Exercise:
Quote all of the data below word for word, omitting the pictures.

"""

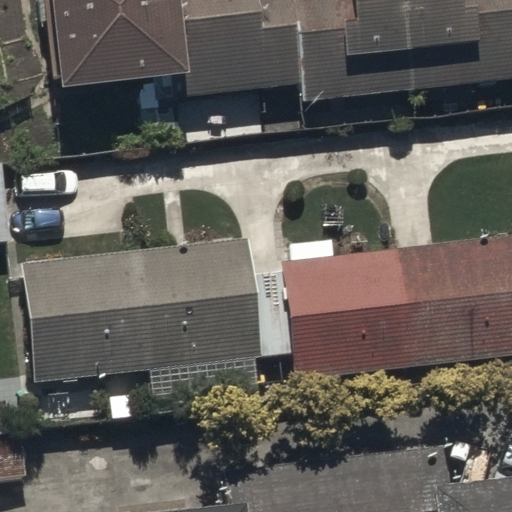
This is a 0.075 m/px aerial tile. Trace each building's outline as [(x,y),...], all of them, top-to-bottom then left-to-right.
[(30,0),(40,94),(151,82),(154,109),(291,94),(281,0),(30,0)] [(281,0),(293,109),(511,85),(511,33),(508,0),(281,0)] [(511,247),(275,273),(287,389),(511,364),(511,247)] [(234,248),(6,272),(19,391),(247,366),(234,248)] [(428,456),(233,478),(236,511),(433,511),(431,490),(428,456)] [(511,511),(511,482),(431,490),(433,511),(511,511)]
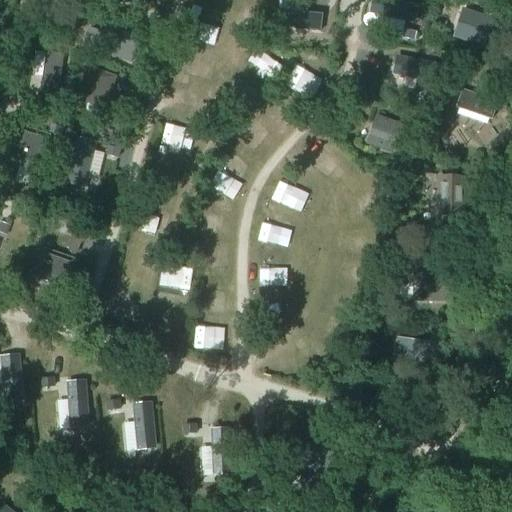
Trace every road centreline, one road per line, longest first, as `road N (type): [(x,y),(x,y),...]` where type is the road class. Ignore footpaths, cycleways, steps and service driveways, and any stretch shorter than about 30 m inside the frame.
road 1 (track): [(0,307),(472,450)]
road 2 (track): [(236,379),(254,189),(340,86),(352,51),(351,0)]
road 3 (track): [(69,329),(111,199),(139,143),(178,0)]
road 4 (track): [(472,450),(511,307)]
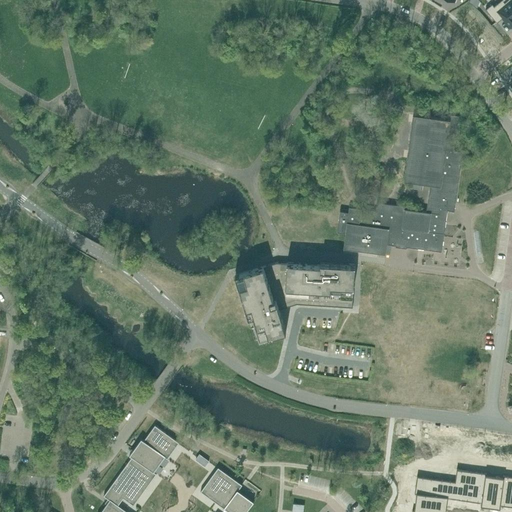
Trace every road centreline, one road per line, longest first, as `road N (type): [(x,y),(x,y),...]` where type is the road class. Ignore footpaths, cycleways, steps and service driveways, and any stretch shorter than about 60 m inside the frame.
road 1 (residential): [(489,423),(306,399),(243,370),(198,332)]
road 2 (residential): [(198,332),(119,263),(0,185)]
road 3 (residential): [(61,480),(98,463),(198,332)]
road 4 (residential): [(489,423),(511,258)]
road 5 (residential): [(473,73),(420,20),(339,0)]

"""

Reply to the exercise:
This is a 0.075 m/px aerial tile. Trace each building's outline as [(x,y),...], all of them, top-to-bottom then left-to-right.
[(30,0),(40,94),(151,82),(154,109),(291,94),(281,0),(30,0)] [(281,0),(293,109),(511,85),(511,33),(508,0),(281,0)] [(511,247),(275,273),(287,389),(511,364),(511,247)] [(234,248),(6,272),(19,391),(247,366),(234,248)] [(428,456),(233,478),(236,511),(433,511),(431,490),(428,456)] [(511,511),(511,482),(431,490),(433,511),(511,511)]
Trace every road centreline, one road per line, longest first, as `road N (type): [(x,y),(x,y),...]` where type is the road class. Ignore footpaths, cycleways, steps and service driveways, and any stretch shorter than about 30 m inside the frame.
road 1 (track): [(0,307),(472,450)]
road 2 (track): [(236,379),(254,189),(340,86),(352,51),(351,0)]
road 3 (track): [(69,329),(111,199),(139,143),(178,0)]
road 4 (track): [(472,450),(511,307)]
Trace every road centreline, one road per line, longest first, as `road N (type): [(x,y),(x,y),...]` where type is the road class. Ignore footpaths, cycleways, steps and service driveways, and any stretch shorter than about 60 m inside the frame.
road 1 (residential): [(489,423),(306,399),(243,370),(198,332)]
road 2 (residential): [(198,332),(119,263),(0,185)]
road 3 (residential): [(61,480),(98,463),(198,332)]
road 4 (residential): [(489,423),(511,258)]
road 5 (residential): [(473,73),(420,20),(339,0)]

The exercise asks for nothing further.